━━━ RECORD EXTRACTS
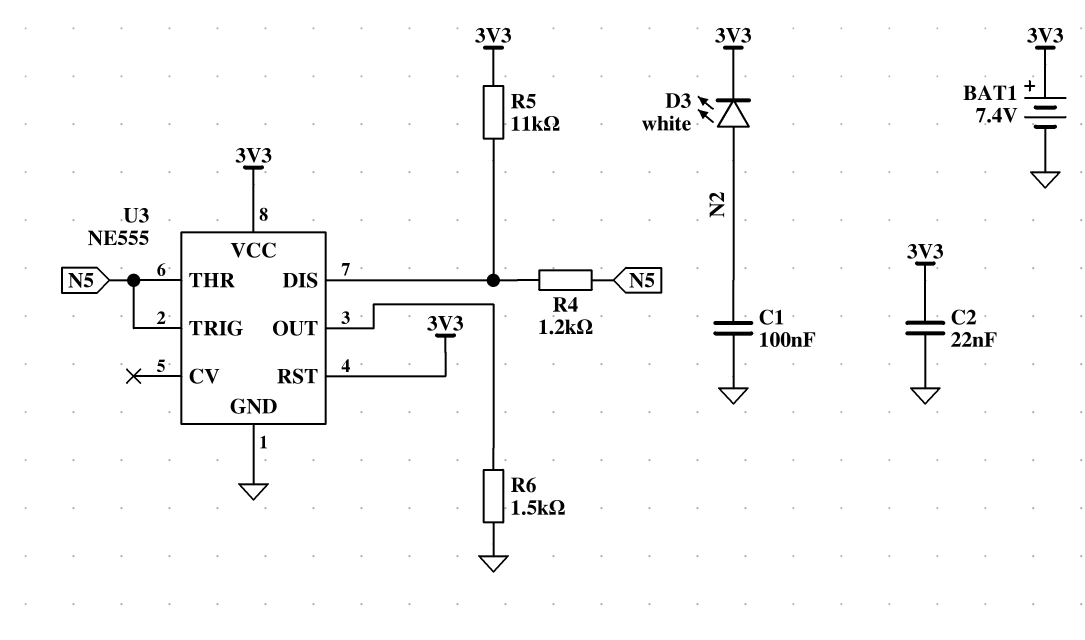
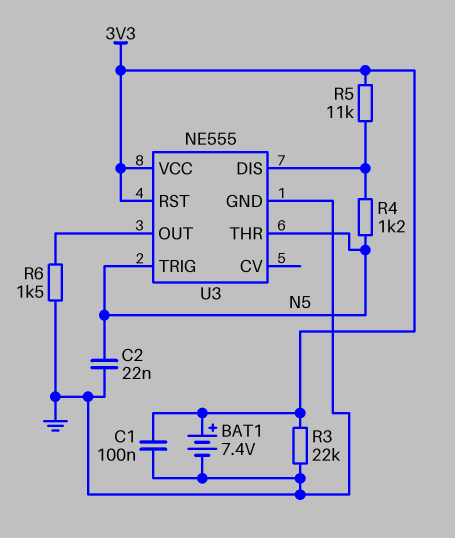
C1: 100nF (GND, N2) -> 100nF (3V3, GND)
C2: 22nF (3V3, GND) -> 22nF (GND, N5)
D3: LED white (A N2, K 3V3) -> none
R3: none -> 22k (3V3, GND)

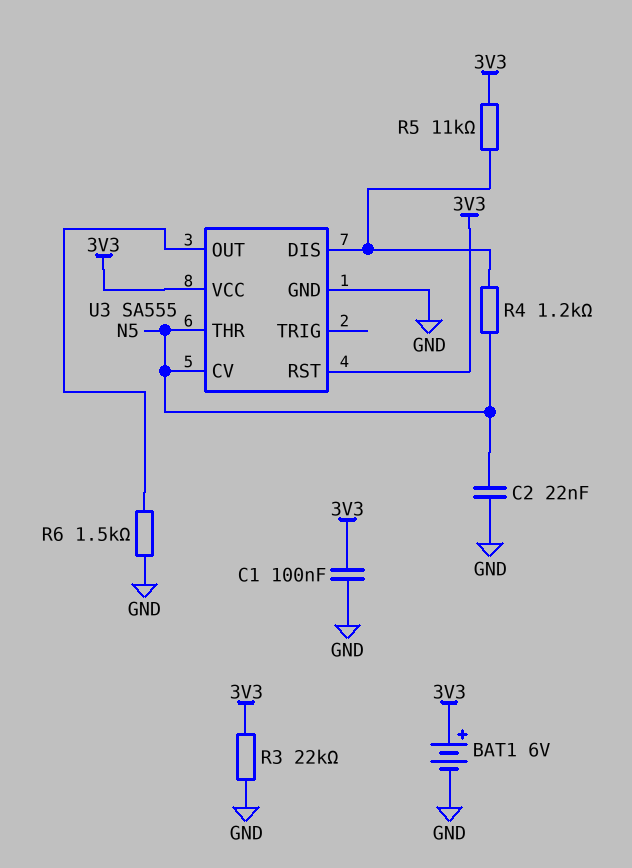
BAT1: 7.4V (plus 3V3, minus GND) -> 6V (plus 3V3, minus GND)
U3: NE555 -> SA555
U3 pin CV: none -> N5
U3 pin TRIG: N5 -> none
━━━━━━
▸ **TASK DIRECTIONS**
Give solely the number of lines in the data that contain the string "none".

▸ **WRITTEN ANSWER**
4